(Material supplied begins)

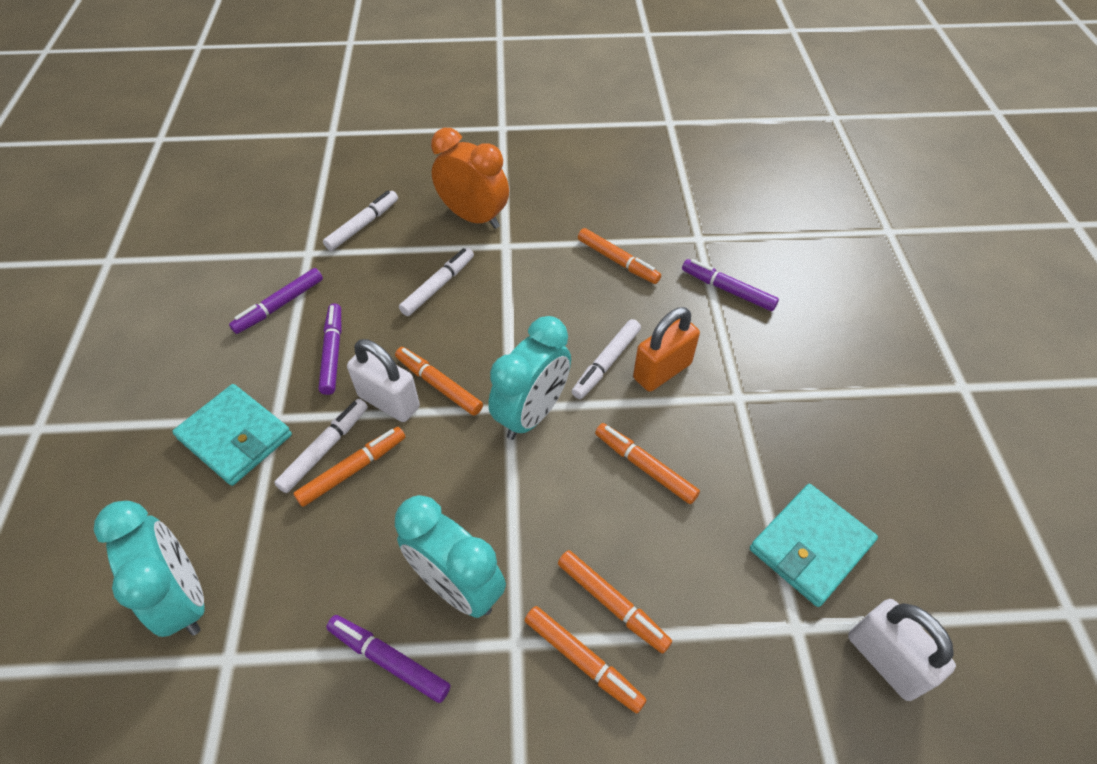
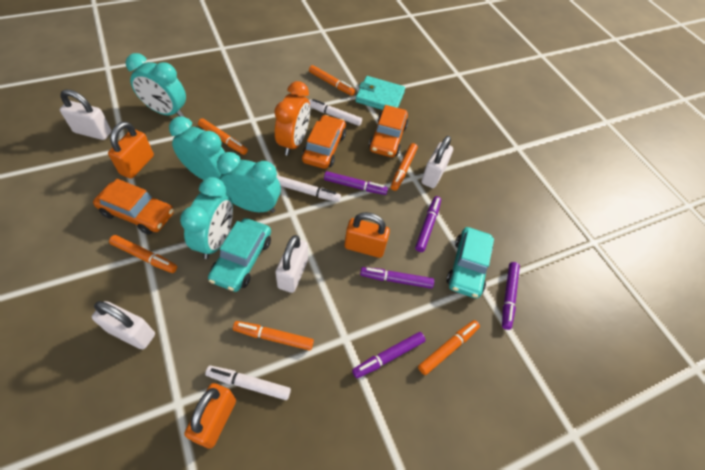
orange car: none = 0 -> [93,179,174,235] [302,115,346,169] [369,105,408,157] = 3
orange padlock: [633,307,700,392] = 1 -> [108,121,154,179] [184,383,236,449] [344,212,390,258] = 3
purple marker: [229,268,323,334] [319,303,341,395] [326,615,451,703] [682,259,779,311] = 4 -> [324,171,388,195] [352,332,426,378] [360,267,434,289] [415,196,441,252] [502,262,520,330] = 5
turquoise car: none = 0 -> [208,218,271,292] [447,227,494,298] = 2
turquoise clock: [94,501,204,637] [395,495,506,618] [488,316,571,440] = 3 -> [126,53,186,117] [169,117,225,180] [180,177,233,259] [217,152,281,213] = 4
turquoise wallet: [172,384,292,486] [750,484,878,607] = 2 -> [355,76,405,110] = 1
white marker: [274,399,368,493] [323,191,398,251] [399,248,474,316] [572,319,641,399] = 4 -> [205,365,291,400] [277,176,341,202] [309,99,362,126] = 3
white padlock: [347,339,420,422] [848,599,956,701] = 2 -> [60,89,112,140] [92,301,155,349] [275,235,308,293] [421,136,453,188] = 4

(Material supplied ends)

Your instructions - Return every line from the entries above that contains the word "padlock".

Response area -
orange padlock: [633,307,700,392] = 1 -> [108,121,154,179] [184,383,236,449] [344,212,390,258] = 3
white padlock: [347,339,420,422] [848,599,956,701] = 2 -> [60,89,112,140] [92,301,155,349] [275,235,308,293] [421,136,453,188] = 4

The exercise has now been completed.